Directions: Only the lines with "blue" in them need to be copied from the listing.

Task data:
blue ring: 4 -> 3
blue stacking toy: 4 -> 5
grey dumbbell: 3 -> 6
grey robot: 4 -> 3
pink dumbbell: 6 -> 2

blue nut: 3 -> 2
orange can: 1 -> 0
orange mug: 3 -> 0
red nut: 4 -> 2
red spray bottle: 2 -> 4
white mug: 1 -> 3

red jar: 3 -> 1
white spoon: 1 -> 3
---
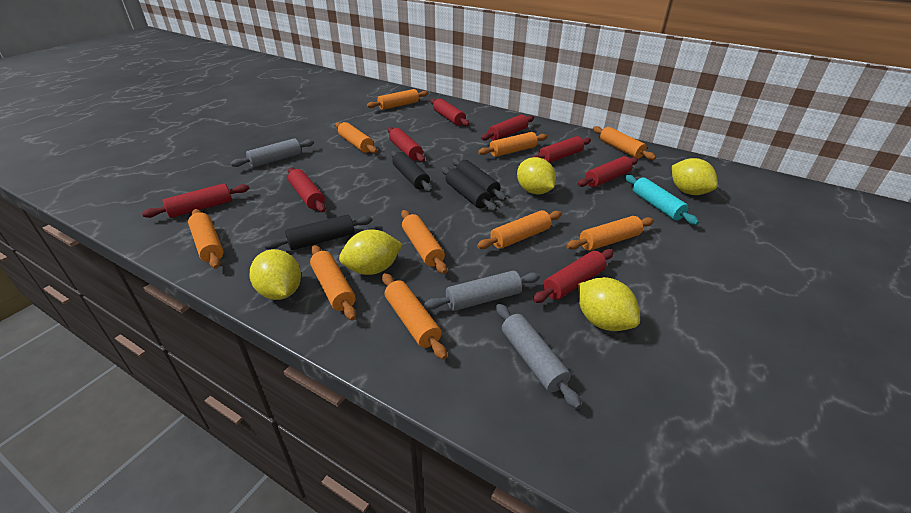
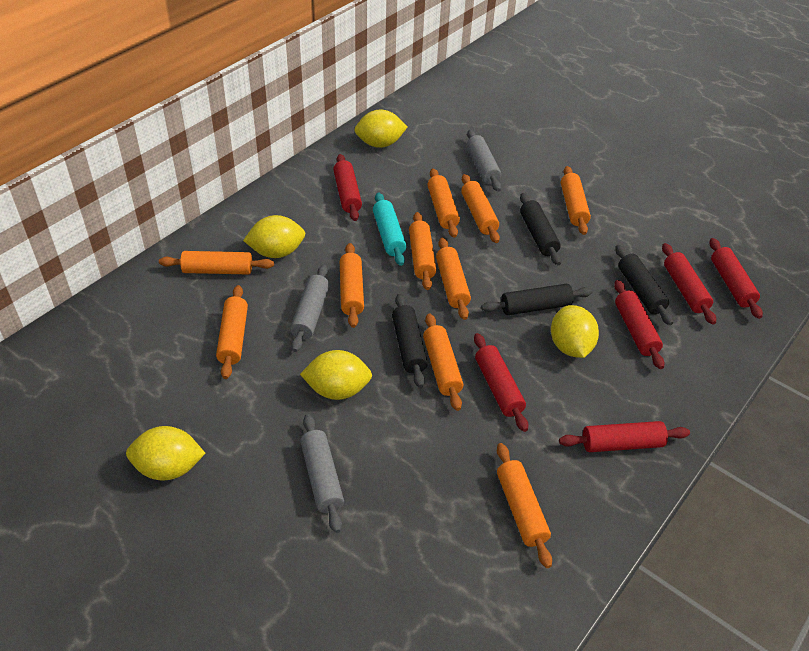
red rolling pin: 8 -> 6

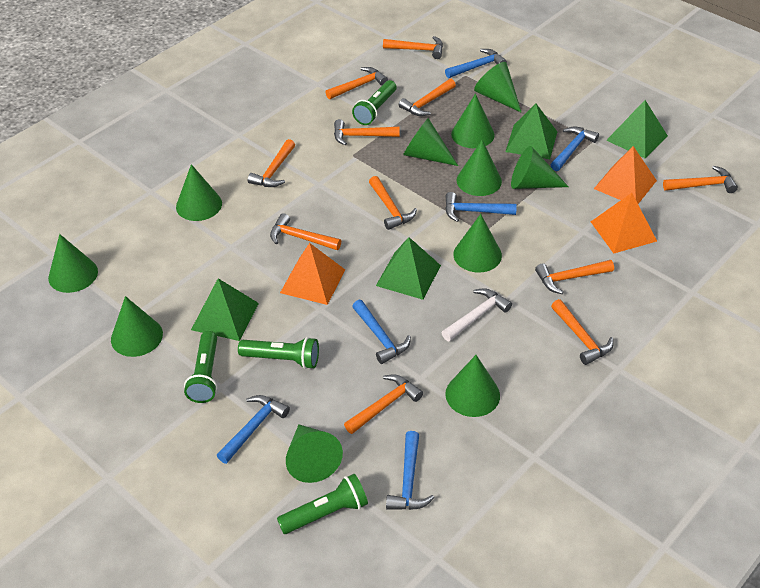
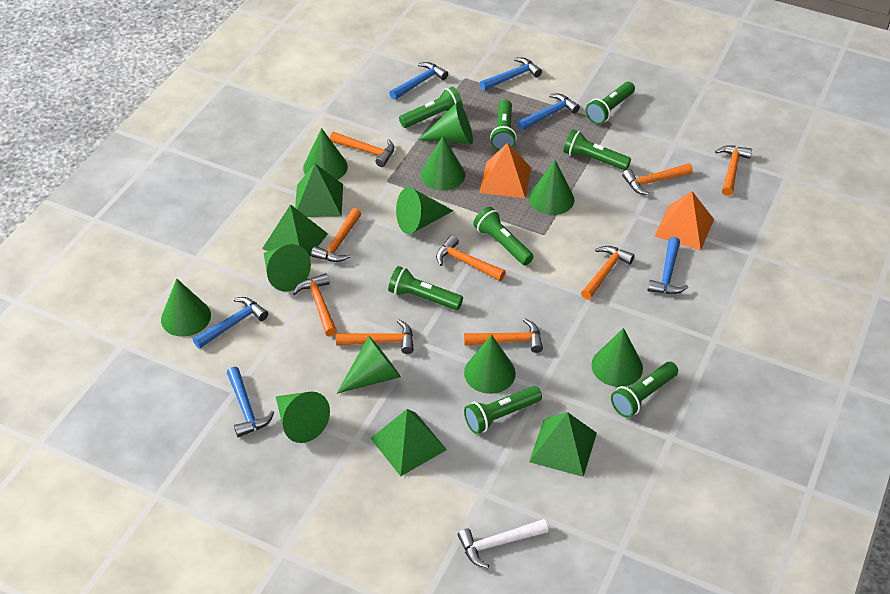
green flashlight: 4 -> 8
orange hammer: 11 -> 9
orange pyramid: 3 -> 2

Answer section:
blue ring: 4 -> 3
blue stacking toy: 4 -> 5
blue nut: 3 -> 2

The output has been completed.